= Aim of the exercise =
As you look over the data below, please find each line where the word "moved" appears, then copy it.

(Scene edit records)

______________________________

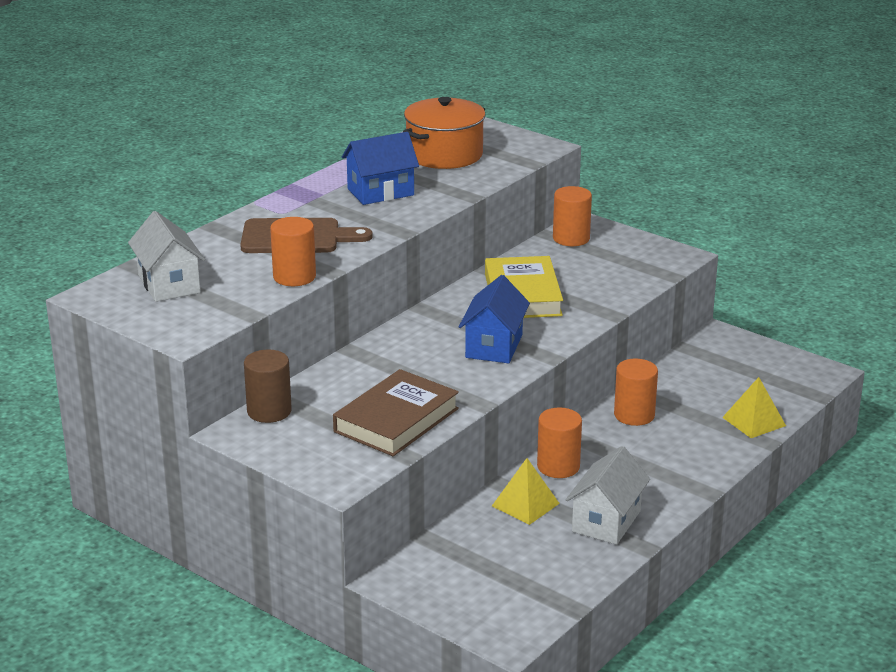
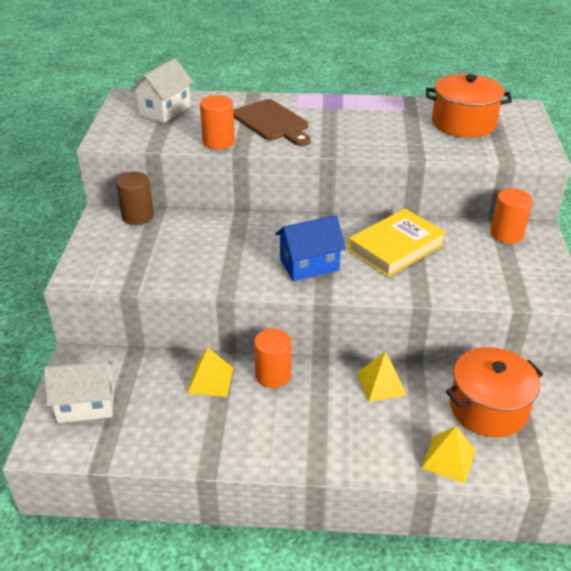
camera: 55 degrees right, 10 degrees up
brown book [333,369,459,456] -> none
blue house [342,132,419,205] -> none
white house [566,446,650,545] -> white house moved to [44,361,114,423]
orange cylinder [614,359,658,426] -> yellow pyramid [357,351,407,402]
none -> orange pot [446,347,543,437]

______________________________

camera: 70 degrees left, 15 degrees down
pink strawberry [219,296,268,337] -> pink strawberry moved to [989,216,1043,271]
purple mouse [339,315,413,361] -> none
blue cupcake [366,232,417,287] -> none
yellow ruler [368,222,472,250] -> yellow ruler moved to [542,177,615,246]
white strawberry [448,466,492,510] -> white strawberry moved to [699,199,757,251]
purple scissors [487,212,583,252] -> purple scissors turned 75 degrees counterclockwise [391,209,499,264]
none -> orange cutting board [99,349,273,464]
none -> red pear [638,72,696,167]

______________________________

= Response to the exercise =
white house [566,446,650,545] -> white house moved to [44,361,114,423]
pink strawberry [219,296,268,337] -> pink strawberry moved to [989,216,1043,271]
yellow ruler [368,222,472,250] -> yellow ruler moved to [542,177,615,246]
white strawberry [448,466,492,510] -> white strawberry moved to [699,199,757,251]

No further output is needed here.